----- AVAILABLE DATA
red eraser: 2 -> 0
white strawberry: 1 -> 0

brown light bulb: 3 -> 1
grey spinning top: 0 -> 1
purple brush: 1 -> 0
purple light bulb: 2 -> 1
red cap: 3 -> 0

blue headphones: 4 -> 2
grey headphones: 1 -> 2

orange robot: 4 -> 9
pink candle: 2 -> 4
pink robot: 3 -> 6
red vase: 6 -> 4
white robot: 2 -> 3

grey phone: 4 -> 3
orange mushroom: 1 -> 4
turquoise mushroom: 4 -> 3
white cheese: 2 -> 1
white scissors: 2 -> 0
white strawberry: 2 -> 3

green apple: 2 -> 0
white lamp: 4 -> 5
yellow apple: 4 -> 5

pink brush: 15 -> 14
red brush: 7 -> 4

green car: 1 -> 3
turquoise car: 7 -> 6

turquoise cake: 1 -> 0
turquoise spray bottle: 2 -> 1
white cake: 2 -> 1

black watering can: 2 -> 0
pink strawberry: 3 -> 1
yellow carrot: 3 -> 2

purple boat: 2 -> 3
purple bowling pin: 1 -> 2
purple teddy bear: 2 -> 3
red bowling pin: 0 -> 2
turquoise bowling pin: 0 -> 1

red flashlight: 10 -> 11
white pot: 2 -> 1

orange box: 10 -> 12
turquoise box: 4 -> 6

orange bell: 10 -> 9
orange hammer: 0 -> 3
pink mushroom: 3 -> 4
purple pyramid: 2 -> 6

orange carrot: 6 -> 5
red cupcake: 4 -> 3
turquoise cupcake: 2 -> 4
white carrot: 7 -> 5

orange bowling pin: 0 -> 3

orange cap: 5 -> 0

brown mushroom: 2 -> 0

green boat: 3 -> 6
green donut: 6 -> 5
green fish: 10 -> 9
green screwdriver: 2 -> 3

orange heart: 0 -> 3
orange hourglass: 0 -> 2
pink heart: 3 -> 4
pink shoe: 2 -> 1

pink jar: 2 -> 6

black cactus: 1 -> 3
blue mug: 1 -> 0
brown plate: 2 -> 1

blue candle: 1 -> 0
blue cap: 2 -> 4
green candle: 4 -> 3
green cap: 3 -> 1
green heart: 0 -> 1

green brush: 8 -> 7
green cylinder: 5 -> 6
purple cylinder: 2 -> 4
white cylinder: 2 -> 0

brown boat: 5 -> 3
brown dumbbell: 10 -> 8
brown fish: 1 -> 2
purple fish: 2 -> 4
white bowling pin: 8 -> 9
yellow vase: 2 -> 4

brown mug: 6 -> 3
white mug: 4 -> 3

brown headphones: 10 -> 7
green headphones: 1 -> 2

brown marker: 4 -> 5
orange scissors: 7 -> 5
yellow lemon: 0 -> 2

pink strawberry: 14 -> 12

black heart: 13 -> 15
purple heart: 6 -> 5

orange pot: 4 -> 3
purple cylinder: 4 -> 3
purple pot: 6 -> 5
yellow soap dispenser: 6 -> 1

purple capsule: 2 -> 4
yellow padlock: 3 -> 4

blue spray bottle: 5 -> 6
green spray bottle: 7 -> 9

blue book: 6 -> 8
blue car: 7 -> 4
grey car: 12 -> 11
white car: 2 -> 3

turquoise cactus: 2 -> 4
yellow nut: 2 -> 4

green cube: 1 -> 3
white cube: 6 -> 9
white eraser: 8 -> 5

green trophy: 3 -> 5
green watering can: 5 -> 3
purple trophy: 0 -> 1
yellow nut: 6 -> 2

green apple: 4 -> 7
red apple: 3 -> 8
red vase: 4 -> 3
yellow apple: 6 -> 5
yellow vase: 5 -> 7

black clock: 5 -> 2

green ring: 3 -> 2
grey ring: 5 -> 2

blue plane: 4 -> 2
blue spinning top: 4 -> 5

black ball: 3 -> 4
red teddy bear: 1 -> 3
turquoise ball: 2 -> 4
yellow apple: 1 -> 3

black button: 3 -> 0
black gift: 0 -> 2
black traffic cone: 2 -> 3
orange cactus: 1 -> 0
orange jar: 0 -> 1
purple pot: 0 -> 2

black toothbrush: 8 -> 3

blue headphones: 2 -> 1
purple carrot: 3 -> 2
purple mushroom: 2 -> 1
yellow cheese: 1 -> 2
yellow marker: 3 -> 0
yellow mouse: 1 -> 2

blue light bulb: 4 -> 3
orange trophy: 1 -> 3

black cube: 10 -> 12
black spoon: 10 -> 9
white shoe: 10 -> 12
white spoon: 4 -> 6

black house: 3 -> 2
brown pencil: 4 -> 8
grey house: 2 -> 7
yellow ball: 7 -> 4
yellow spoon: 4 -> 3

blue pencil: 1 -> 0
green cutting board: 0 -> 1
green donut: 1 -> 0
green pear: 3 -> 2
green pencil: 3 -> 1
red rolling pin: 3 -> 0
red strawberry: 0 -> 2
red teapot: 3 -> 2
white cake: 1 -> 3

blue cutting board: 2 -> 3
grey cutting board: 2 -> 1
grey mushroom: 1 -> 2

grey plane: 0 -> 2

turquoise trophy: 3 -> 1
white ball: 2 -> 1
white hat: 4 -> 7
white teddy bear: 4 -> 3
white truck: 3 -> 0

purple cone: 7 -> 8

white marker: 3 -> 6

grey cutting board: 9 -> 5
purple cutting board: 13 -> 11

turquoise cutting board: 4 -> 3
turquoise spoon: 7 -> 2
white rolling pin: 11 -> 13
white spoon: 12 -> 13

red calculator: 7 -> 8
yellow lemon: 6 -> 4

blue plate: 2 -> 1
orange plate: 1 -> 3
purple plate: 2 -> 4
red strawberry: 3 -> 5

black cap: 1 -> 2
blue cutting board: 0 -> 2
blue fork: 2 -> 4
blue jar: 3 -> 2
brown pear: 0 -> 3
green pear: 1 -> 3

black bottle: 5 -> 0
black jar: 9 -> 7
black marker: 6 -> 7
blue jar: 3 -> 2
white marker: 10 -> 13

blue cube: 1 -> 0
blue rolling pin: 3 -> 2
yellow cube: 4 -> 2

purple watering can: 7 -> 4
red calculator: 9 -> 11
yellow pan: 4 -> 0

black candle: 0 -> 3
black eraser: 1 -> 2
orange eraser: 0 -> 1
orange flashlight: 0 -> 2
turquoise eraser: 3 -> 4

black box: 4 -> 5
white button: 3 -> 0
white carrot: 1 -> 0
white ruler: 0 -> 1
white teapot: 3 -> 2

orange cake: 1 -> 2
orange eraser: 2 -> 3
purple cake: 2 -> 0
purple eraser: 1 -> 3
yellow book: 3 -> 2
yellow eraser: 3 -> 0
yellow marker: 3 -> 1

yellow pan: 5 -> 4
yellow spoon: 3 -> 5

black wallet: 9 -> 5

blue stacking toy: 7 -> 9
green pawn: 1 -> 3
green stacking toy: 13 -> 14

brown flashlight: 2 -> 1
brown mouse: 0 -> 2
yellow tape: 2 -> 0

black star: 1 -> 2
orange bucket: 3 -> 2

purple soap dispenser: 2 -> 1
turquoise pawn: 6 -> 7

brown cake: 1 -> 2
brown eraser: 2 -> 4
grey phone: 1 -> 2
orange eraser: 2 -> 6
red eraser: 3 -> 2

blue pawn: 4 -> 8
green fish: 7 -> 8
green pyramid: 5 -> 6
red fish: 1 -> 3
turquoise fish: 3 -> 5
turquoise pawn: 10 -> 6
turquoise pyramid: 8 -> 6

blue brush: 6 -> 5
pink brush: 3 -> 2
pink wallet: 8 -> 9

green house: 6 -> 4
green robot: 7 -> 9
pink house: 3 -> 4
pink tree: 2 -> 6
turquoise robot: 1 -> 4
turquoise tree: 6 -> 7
----------
What you give back should be exactly the lines of the data above from the line with "green donut: 1 -> 0" through the line with "grey cutting board: 9 -> 5", both of those included, and nothing more.

green donut: 1 -> 0
green pear: 3 -> 2
green pencil: 3 -> 1
red rolling pin: 3 -> 0
red strawberry: 0 -> 2
red teapot: 3 -> 2
white cake: 1 -> 3

blue cutting board: 2 -> 3
grey cutting board: 2 -> 1
grey mushroom: 1 -> 2

grey plane: 0 -> 2

turquoise trophy: 3 -> 1
white ball: 2 -> 1
white hat: 4 -> 7
white teddy bear: 4 -> 3
white truck: 3 -> 0

purple cone: 7 -> 8

white marker: 3 -> 6

grey cutting board: 9 -> 5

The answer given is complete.